*What you have to do*. State how many lines in this listing include the word "none", and nothing else.

:: Input records ::

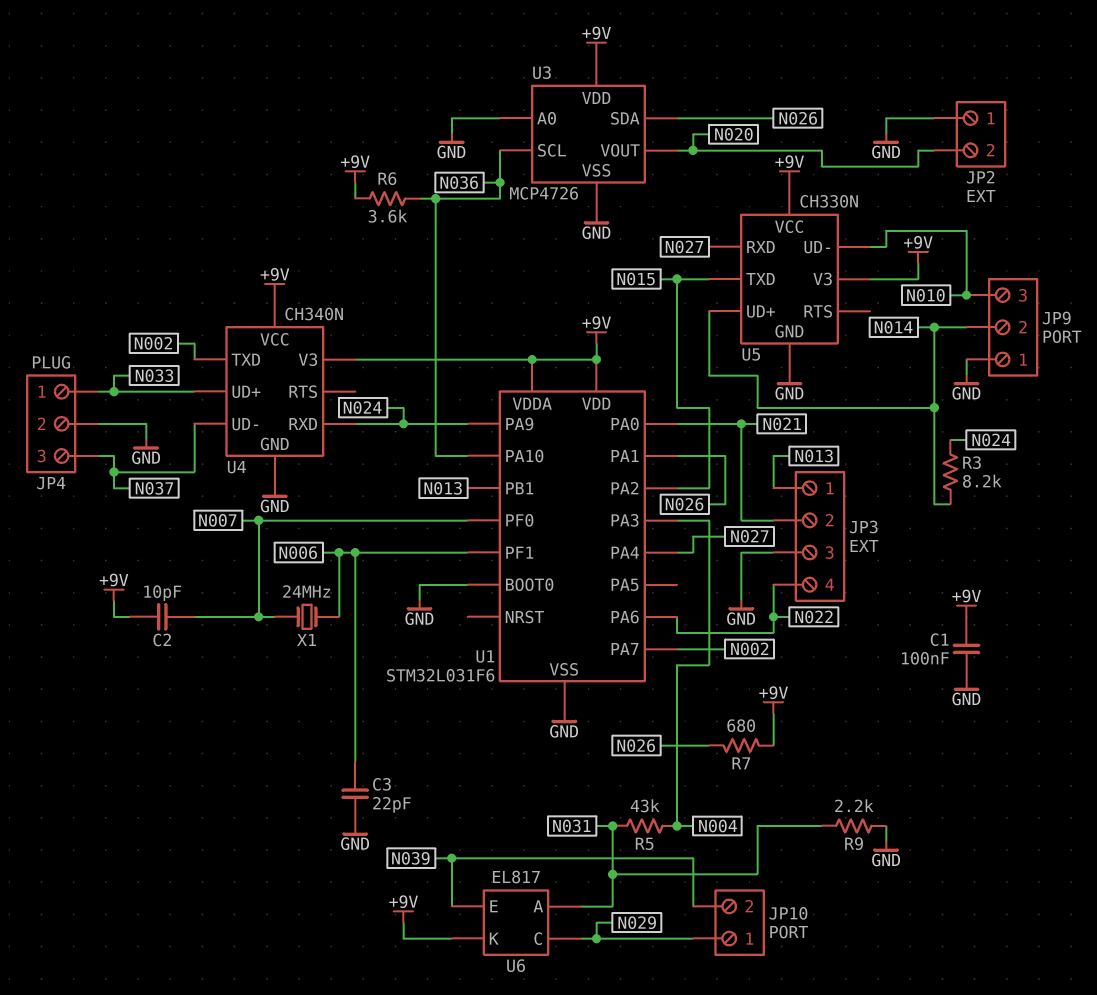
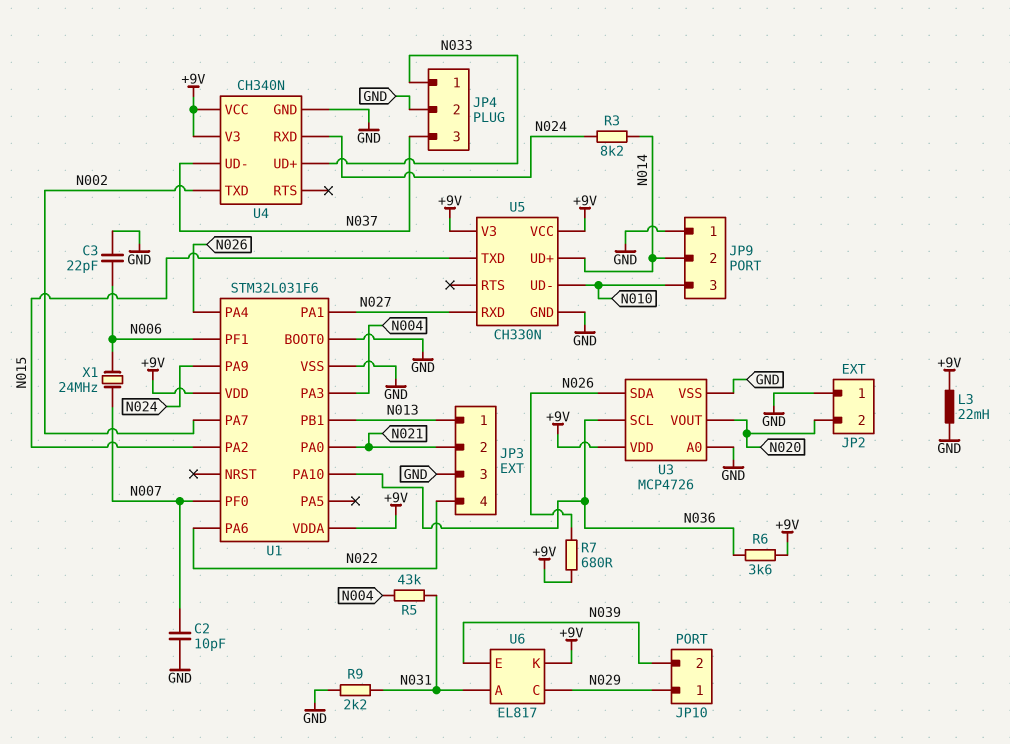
C1: 100nF (+9V, GND) -> none
C2: 10pF (+9V, N007) -> 10pF (GND, N007)
L3: none -> 22mH (+9V, GND)
U1 pin PA1: N026 -> N027
U1 pin PA4: N027 -> N026

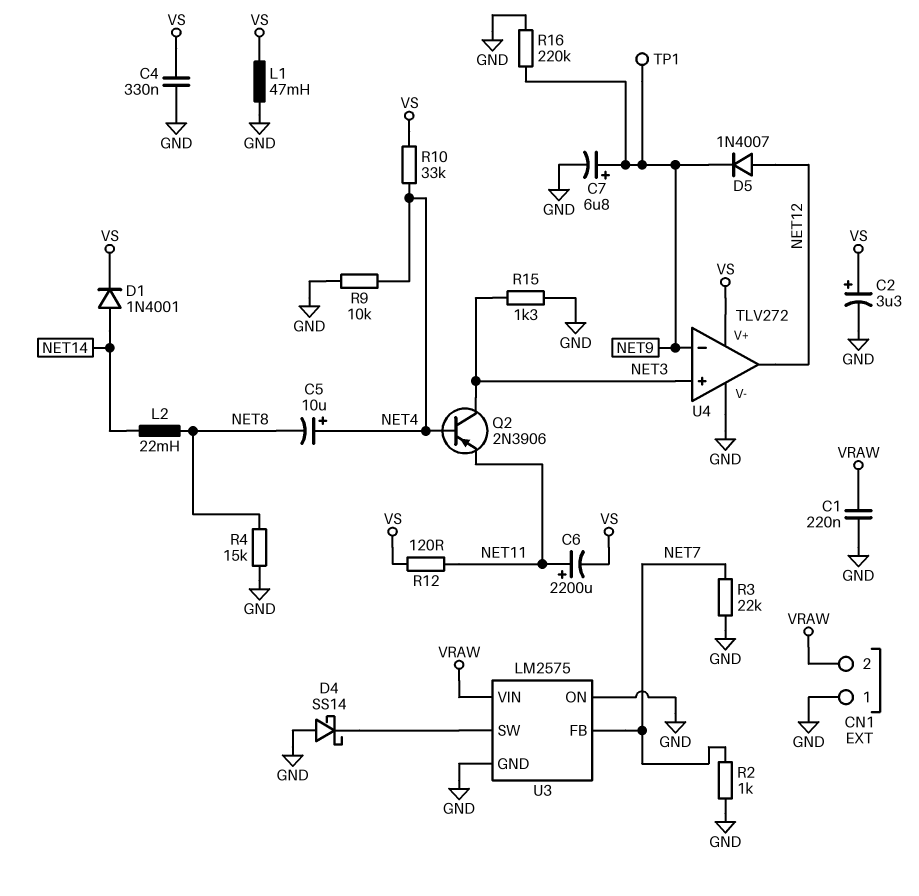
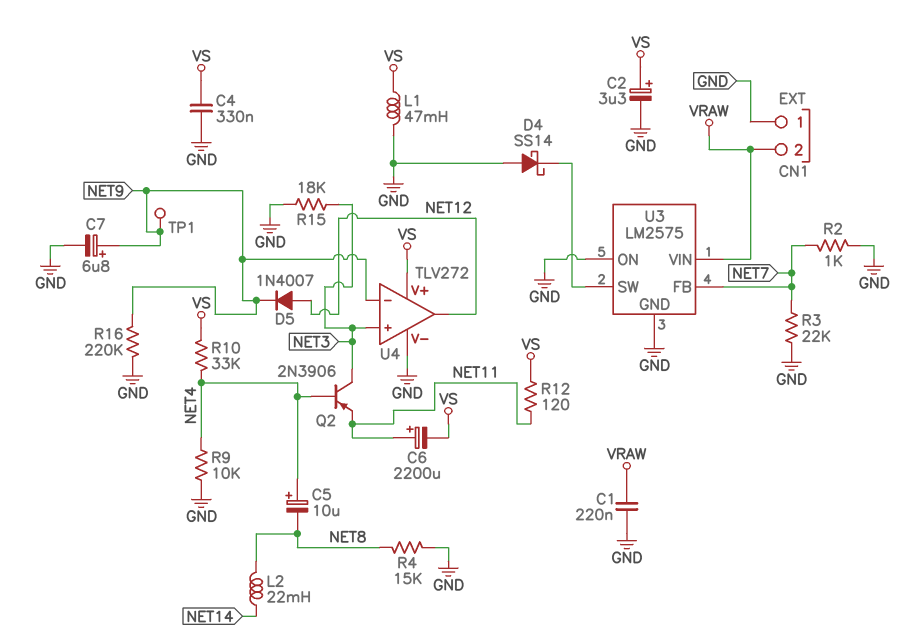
D1: diode 1N4001 (A NET14, K VS) -> none
R15: 1.3k (GND, NET3) -> 18k (GND, NET3)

:::

*Result for this task*. 3